#### REQUIREMENT
An exact copy of the data below is needed; please leave out any pictures.

#### DATASET EXCERPT

Segment Open

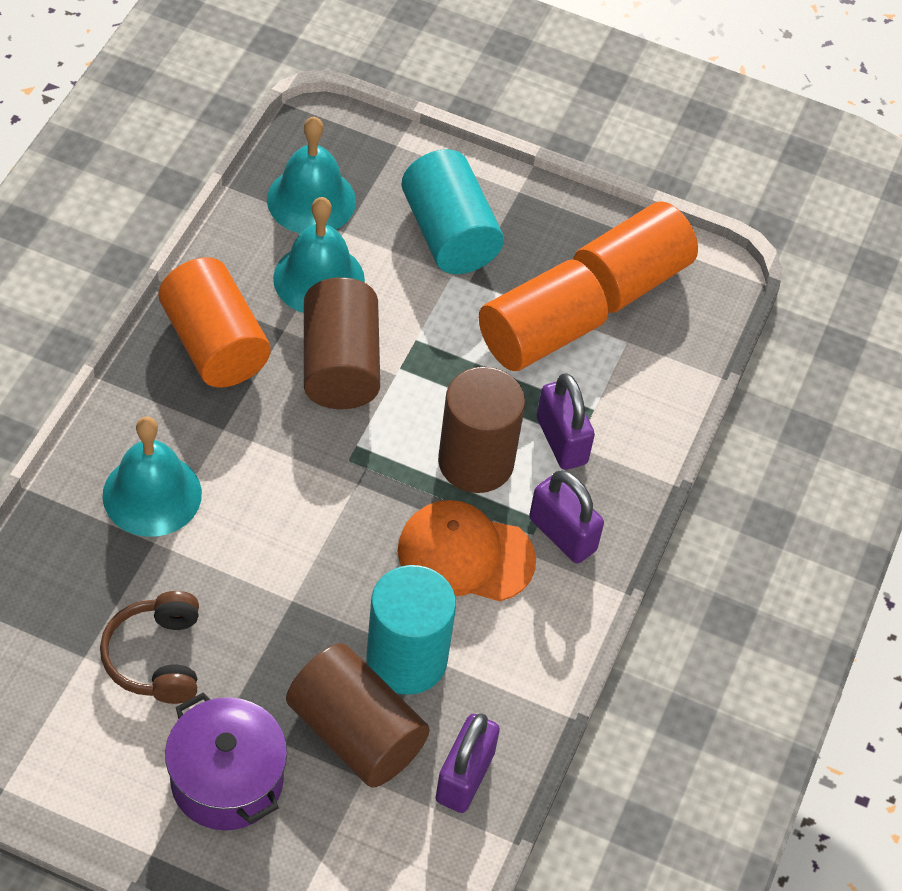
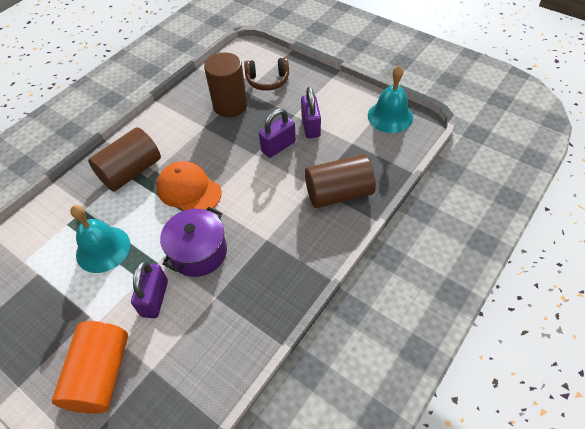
orange cylinder: 3 -> 1
turquoise bell: 3 -> 2
turquoise cylinder: 2 -> 0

Segment Closed

#### SOLUTION TO THIS EXERCISE
orange cylinder: 3 -> 1
turquoise bell: 3 -> 2
turquoise cylinder: 2 -> 0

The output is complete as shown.